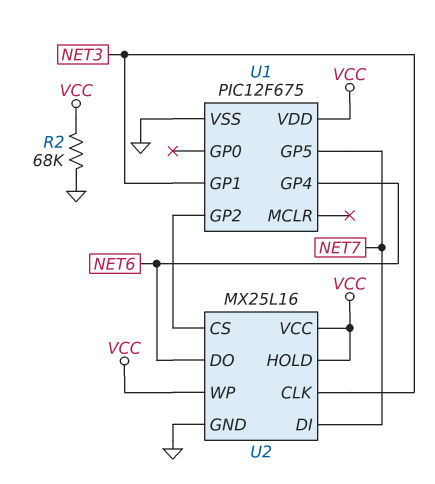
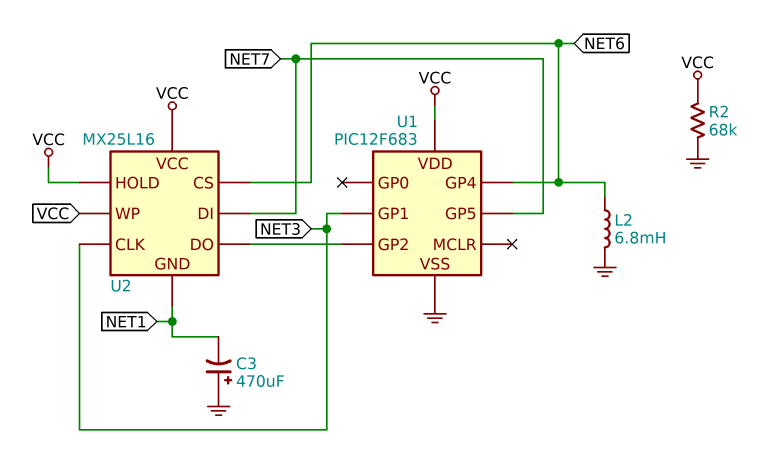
C3: none -> 470uF (plus GND, minus NET1)
L2: none -> 6.8mH (GND, NET6)
U1: PIC12F675 -> PIC12F683
U2 pin CS: U1/GP2 -> NET6
U2 pin DO: NET6 -> U1/GP2
U2 pin GND: GND -> NET1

→ Task instructions
A complete answer lists every line of the listing above that holds the word "none".

→ Answer to the exercise
C3: none -> 470uF (plus GND, minus NET1)
L2: none -> 6.8mH (GND, NET6)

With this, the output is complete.